▼▼▼

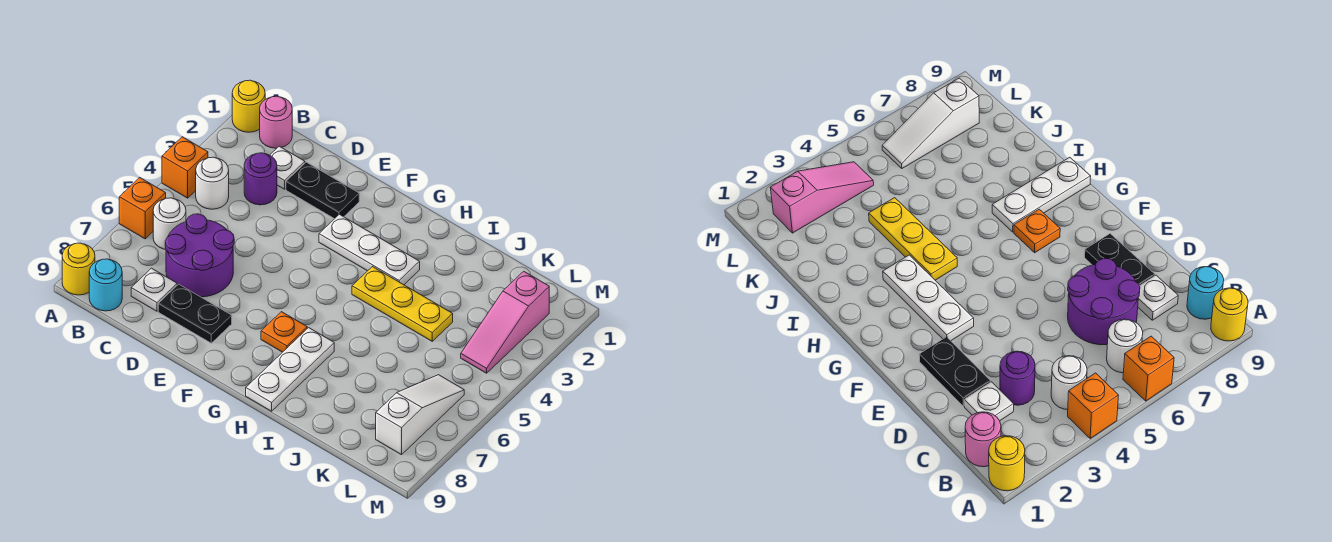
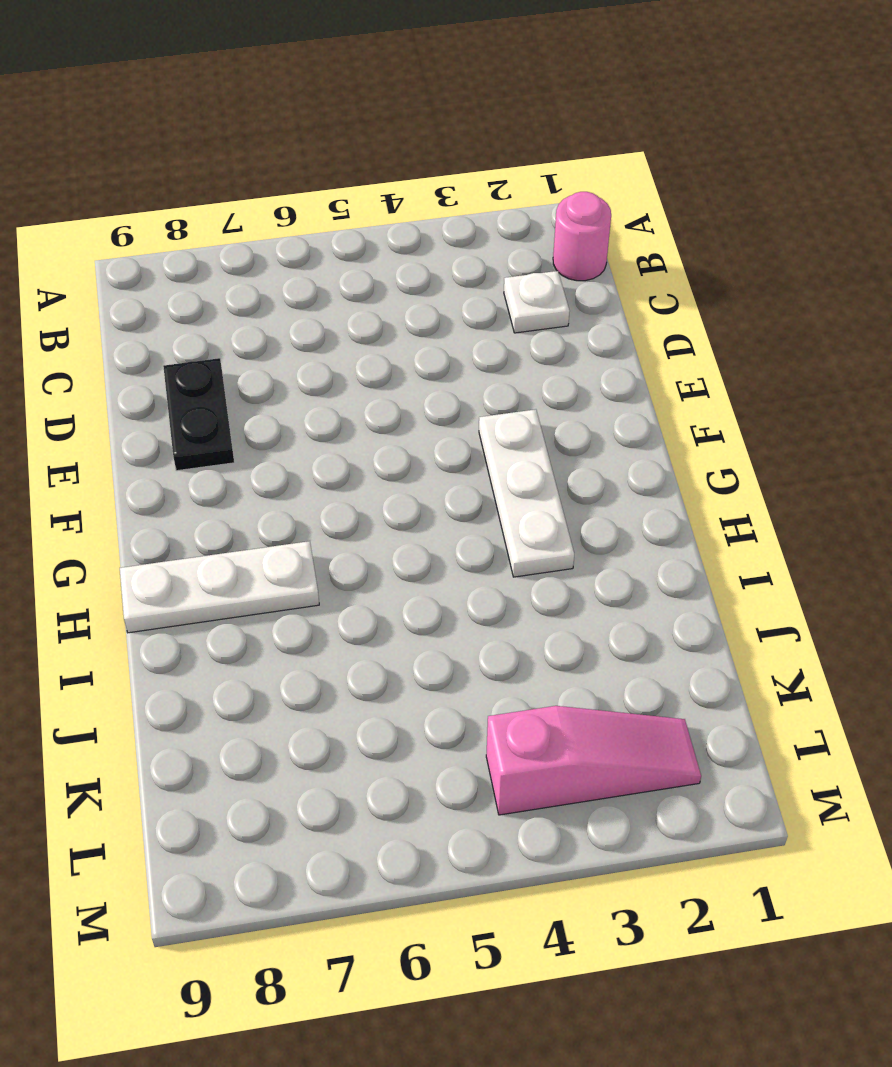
pink slope L2:L4 level 1 top 4 -> pink slope L2:L4 level 1 top 2
none -> yellow round brick A1 level 1
none -> orange brick A4 level 1
none -> orange brick A6 level 1

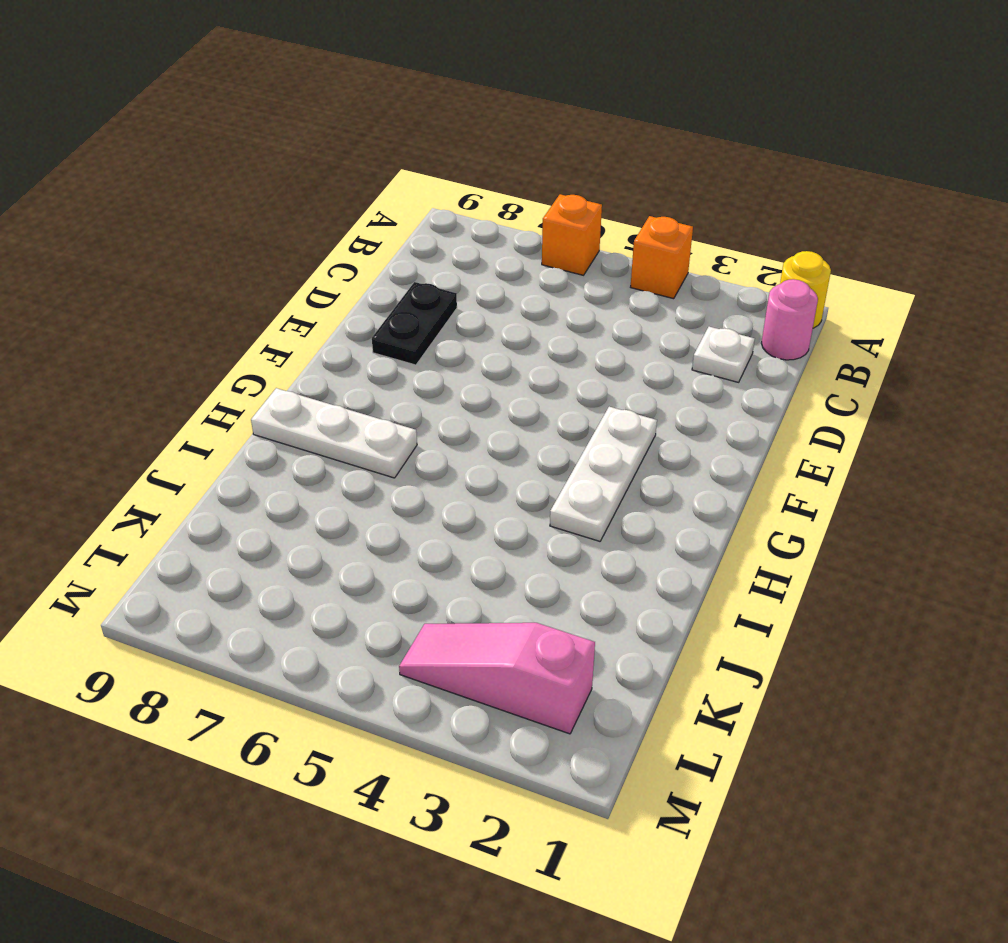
none -> yellow round brick A9 level 1
none -> white round brick B4 level 1
none -> white round brick B6 level 1

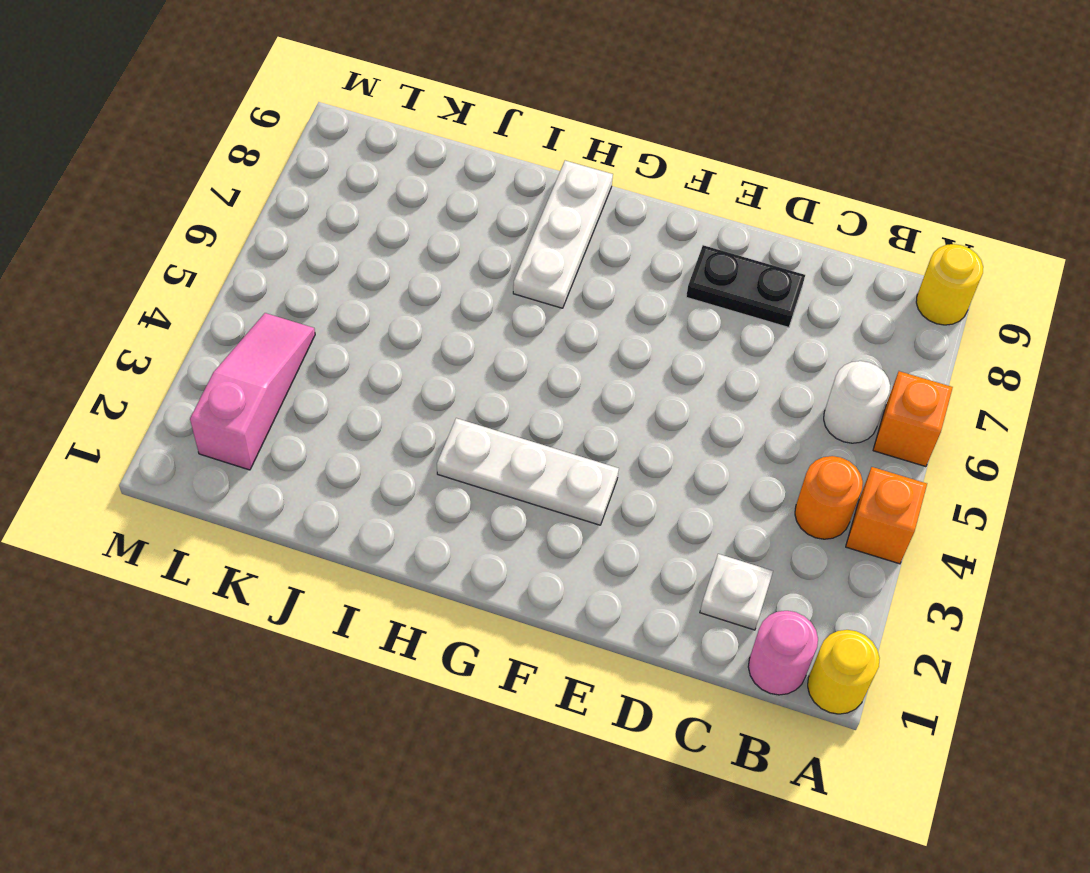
orange round brick B4 level 1 -> white round brick B4 level 1
none -> cyan round brick B9 level 1
none -> purple round brick C3 level 1
none -> purple round brick C6:D7 level 1

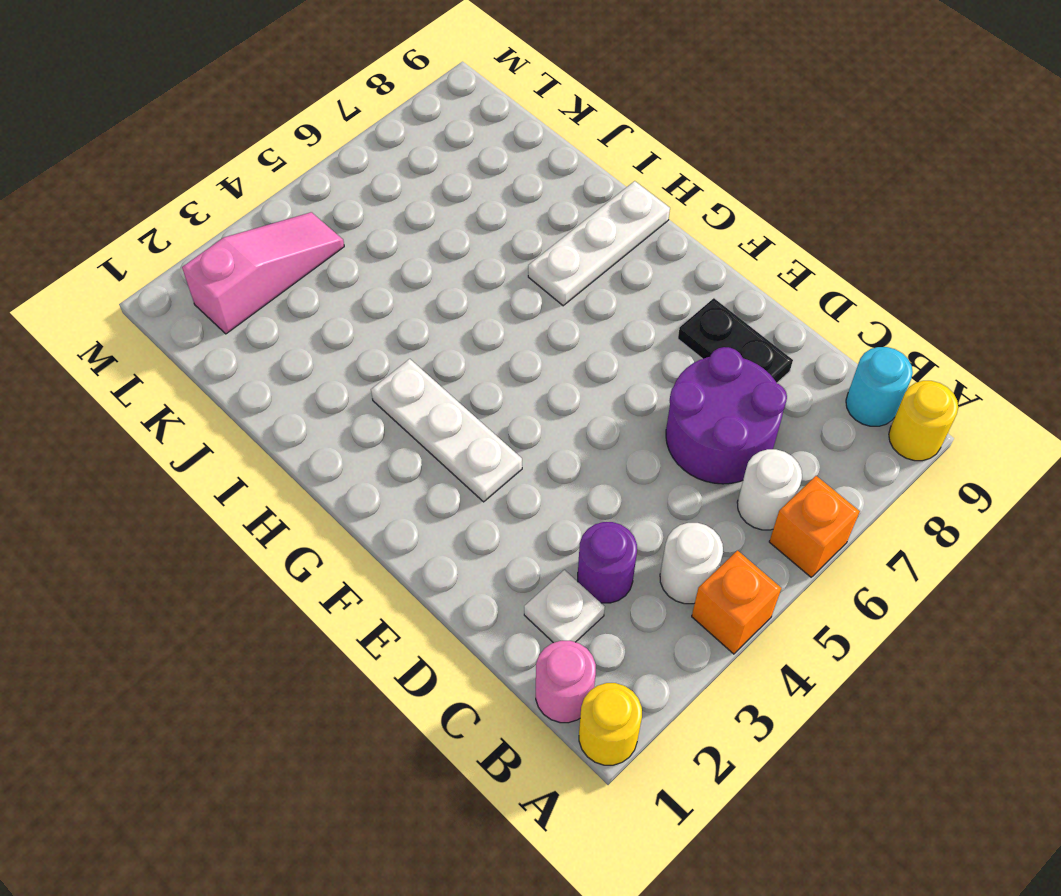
none -> white plate C8 level 1
none -> black plate D2:E2 level 1
none -> orange plate G7 level 1

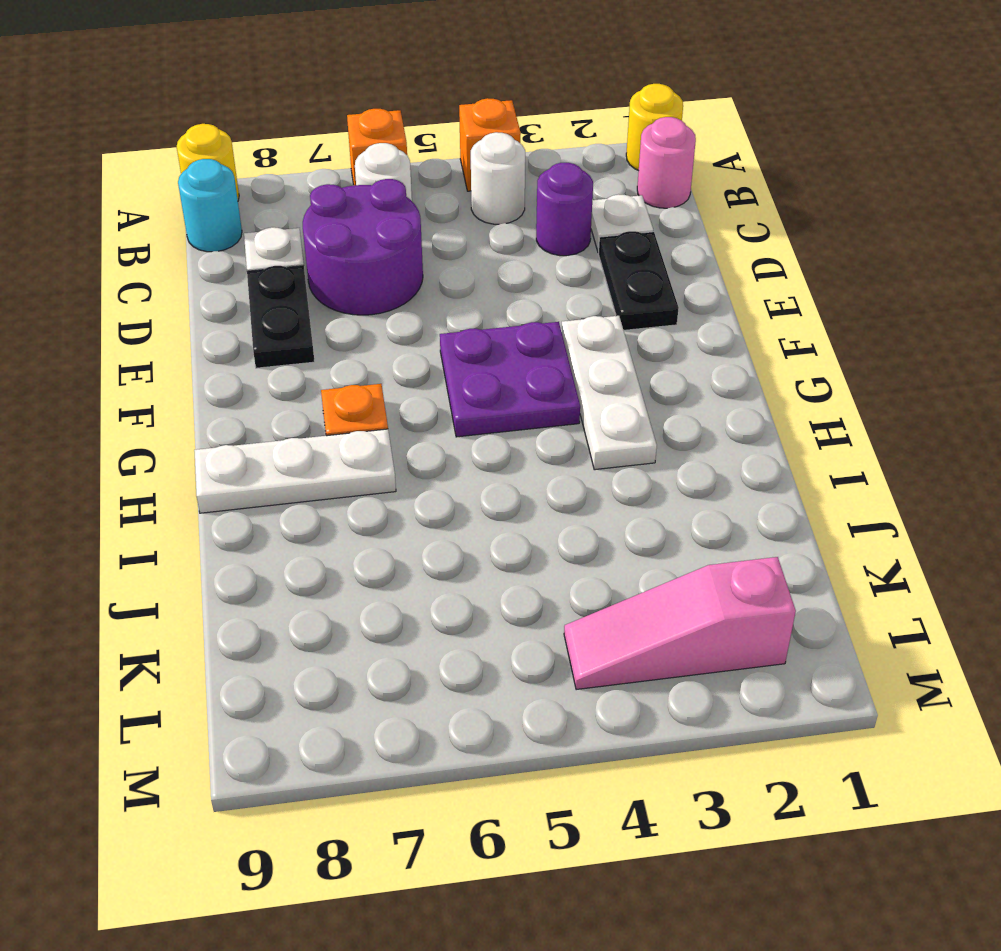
purple plate F4:G5 level 1 -> none
none -> yellow plate H4:J4 level 1
none -> white slope L6:L8 level 1 top 8

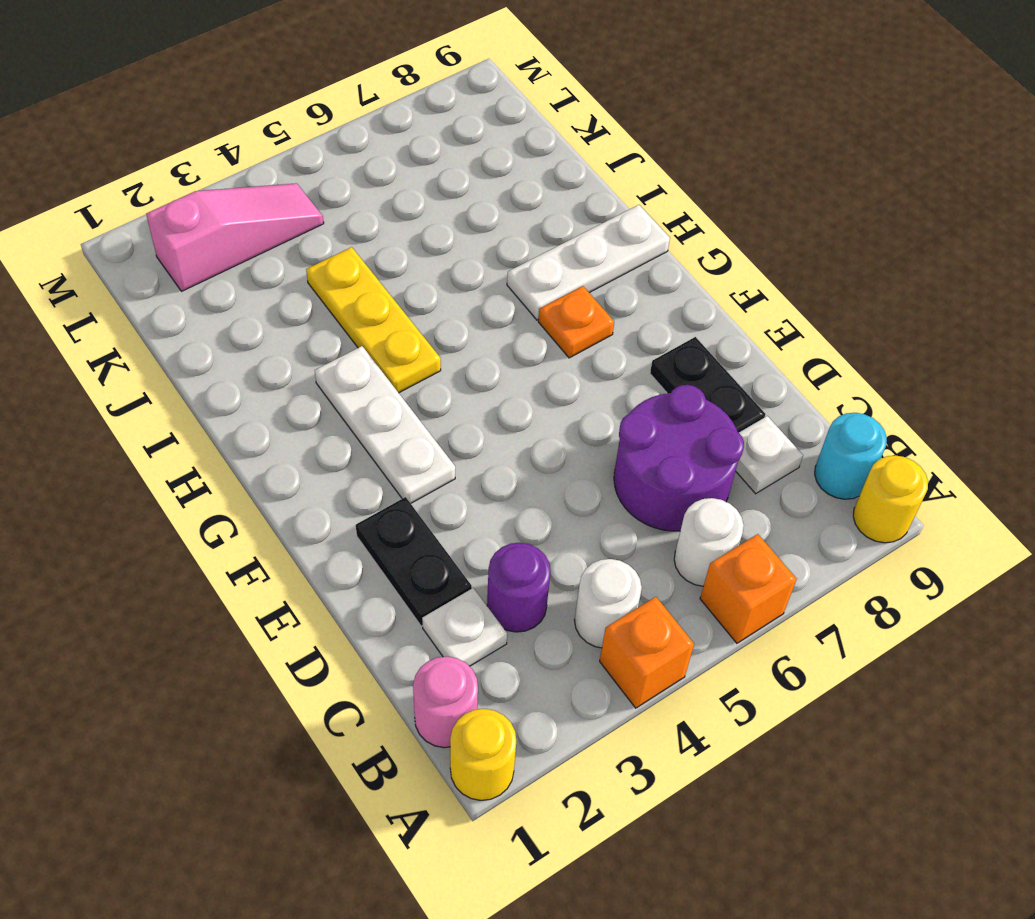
none -> white slope L6:L8 level 1 top 8

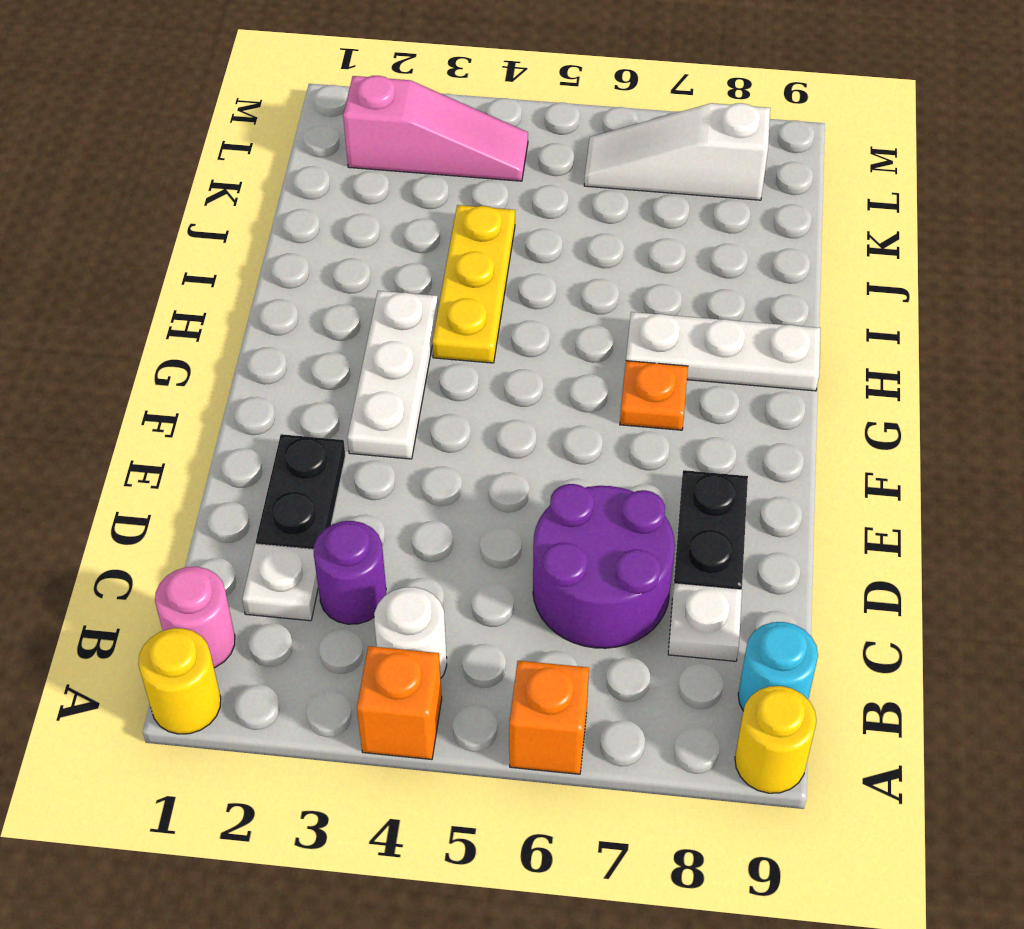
none -> white round brick B6 level 1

▲▲▲

Pictures are to be omitted from the copy. Reproduce exactly, and only, the lines from the one containing "none -> orange plate G7 level 1" to the end of the listing above.

» **Solution to this exercise**
none -> orange plate G7 level 1

purple plate F4:G5 level 1 -> none
none -> yellow plate H4:J4 level 1
none -> white slope L6:L8 level 1 top 8

none -> white slope L6:L8 level 1 top 8

none -> white round brick B6 level 1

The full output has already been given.